### WHAT IS EXPECTED
In the material below, how many lines include the string "brown"? Answer with the number and nothing else.

### DATASET CONTENT
»»

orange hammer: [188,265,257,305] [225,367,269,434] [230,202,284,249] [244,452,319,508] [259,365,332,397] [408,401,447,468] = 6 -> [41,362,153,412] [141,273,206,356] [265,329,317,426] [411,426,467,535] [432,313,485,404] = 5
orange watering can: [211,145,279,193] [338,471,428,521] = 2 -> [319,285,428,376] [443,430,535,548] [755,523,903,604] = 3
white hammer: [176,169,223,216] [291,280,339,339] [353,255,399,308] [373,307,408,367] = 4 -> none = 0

««
»»

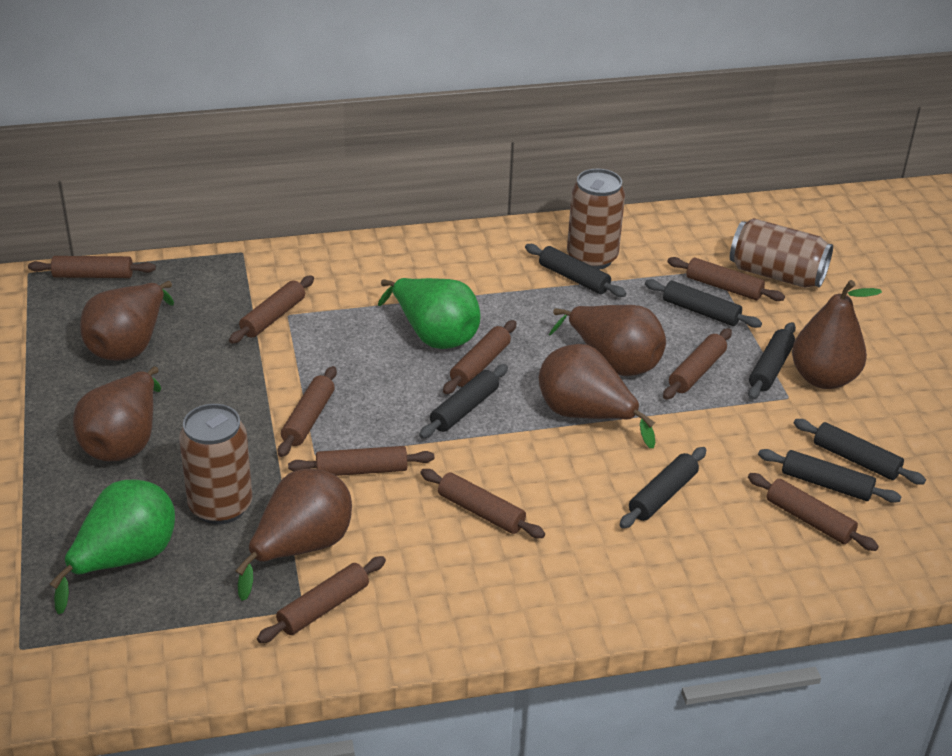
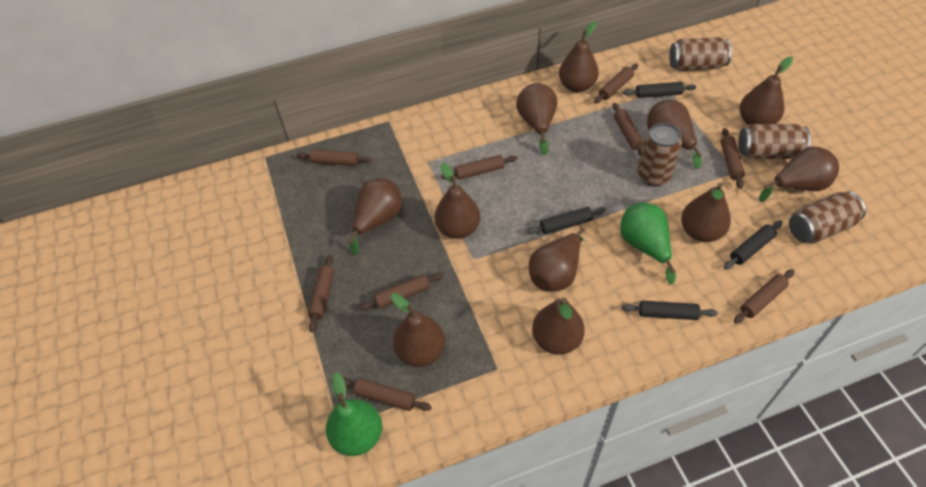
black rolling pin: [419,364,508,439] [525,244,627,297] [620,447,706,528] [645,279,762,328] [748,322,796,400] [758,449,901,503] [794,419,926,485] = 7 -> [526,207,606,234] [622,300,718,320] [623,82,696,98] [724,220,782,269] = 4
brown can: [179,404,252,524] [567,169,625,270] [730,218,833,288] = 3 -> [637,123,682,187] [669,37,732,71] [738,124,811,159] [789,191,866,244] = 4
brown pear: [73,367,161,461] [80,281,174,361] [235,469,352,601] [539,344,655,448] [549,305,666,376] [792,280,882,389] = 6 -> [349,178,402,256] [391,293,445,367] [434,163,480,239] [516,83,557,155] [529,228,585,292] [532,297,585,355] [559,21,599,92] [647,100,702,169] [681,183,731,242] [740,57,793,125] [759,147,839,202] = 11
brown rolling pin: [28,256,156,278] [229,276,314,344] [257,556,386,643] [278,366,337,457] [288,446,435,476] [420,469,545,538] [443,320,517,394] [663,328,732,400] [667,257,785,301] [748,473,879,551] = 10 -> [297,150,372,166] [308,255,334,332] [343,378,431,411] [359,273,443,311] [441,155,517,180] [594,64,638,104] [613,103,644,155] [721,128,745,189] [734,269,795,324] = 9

««

### WRITTEN ANSWER
3